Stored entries
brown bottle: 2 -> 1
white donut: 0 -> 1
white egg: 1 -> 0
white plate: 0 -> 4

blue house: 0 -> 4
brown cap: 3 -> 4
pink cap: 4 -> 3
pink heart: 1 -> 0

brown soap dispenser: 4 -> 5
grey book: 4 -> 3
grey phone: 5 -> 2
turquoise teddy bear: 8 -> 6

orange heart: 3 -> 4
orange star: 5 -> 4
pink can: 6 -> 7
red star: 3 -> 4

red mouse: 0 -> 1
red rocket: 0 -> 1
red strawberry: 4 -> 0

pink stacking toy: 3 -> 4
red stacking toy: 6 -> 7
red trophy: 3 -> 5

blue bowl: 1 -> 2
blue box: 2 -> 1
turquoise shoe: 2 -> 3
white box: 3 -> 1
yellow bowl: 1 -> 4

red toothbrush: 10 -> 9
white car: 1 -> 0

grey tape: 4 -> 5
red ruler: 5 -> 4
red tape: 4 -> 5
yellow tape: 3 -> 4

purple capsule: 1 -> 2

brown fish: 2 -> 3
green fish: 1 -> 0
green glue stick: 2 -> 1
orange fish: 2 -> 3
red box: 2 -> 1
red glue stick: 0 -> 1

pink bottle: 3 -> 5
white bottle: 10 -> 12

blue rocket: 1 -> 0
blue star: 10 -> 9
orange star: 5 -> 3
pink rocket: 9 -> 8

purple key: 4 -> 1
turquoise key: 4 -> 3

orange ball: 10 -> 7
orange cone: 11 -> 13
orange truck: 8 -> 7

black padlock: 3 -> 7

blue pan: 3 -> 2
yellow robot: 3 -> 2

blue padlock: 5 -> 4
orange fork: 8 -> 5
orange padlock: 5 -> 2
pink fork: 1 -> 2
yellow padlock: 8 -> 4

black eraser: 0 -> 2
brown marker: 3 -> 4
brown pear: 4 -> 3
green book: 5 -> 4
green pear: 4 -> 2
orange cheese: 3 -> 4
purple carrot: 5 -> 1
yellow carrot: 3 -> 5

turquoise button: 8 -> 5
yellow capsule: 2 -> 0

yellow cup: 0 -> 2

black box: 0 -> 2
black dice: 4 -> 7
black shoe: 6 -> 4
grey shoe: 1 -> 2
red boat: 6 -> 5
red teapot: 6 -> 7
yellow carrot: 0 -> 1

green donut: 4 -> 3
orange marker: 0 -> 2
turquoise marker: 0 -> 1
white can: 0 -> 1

Task brief:
Reproduce each entry above exactly, keeping every character.

Solution to this exercise:
brown bottle: 2 -> 1
white donut: 0 -> 1
white egg: 1 -> 0
white plate: 0 -> 4

blue house: 0 -> 4
brown cap: 3 -> 4
pink cap: 4 -> 3
pink heart: 1 -> 0

brown soap dispenser: 4 -> 5
grey book: 4 -> 3
grey phone: 5 -> 2
turquoise teddy bear: 8 -> 6

orange heart: 3 -> 4
orange star: 5 -> 4
pink can: 6 -> 7
red star: 3 -> 4

red mouse: 0 -> 1
red rocket: 0 -> 1
red strawberry: 4 -> 0

pink stacking toy: 3 -> 4
red stacking toy: 6 -> 7
red trophy: 3 -> 5

blue bowl: 1 -> 2
blue box: 2 -> 1
turquoise shoe: 2 -> 3
white box: 3 -> 1
yellow bowl: 1 -> 4

red toothbrush: 10 -> 9
white car: 1 -> 0

grey tape: 4 -> 5
red ruler: 5 -> 4
red tape: 4 -> 5
yellow tape: 3 -> 4

purple capsule: 1 -> 2

brown fish: 2 -> 3
green fish: 1 -> 0
green glue stick: 2 -> 1
orange fish: 2 -> 3
red box: 2 -> 1
red glue stick: 0 -> 1

pink bottle: 3 -> 5
white bottle: 10 -> 12

blue rocket: 1 -> 0
blue star: 10 -> 9
orange star: 5 -> 3
pink rocket: 9 -> 8

purple key: 4 -> 1
turquoise key: 4 -> 3

orange ball: 10 -> 7
orange cone: 11 -> 13
orange truck: 8 -> 7

black padlock: 3 -> 7

blue pan: 3 -> 2
yellow robot: 3 -> 2

blue padlock: 5 -> 4
orange fork: 8 -> 5
orange padlock: 5 -> 2
pink fork: 1 -> 2
yellow padlock: 8 -> 4

black eraser: 0 -> 2
brown marker: 3 -> 4
brown pear: 4 -> 3
green book: 5 -> 4
green pear: 4 -> 2
orange cheese: 3 -> 4
purple carrot: 5 -> 1
yellow carrot: 3 -> 5

turquoise button: 8 -> 5
yellow capsule: 2 -> 0

yellow cup: 0 -> 2

black box: 0 -> 2
black dice: 4 -> 7
black shoe: 6 -> 4
grey shoe: 1 -> 2
red boat: 6 -> 5
red teapot: 6 -> 7
yellow carrot: 0 -> 1

green donut: 4 -> 3
orange marker: 0 -> 2
turquoise marker: 0 -> 1
white can: 0 -> 1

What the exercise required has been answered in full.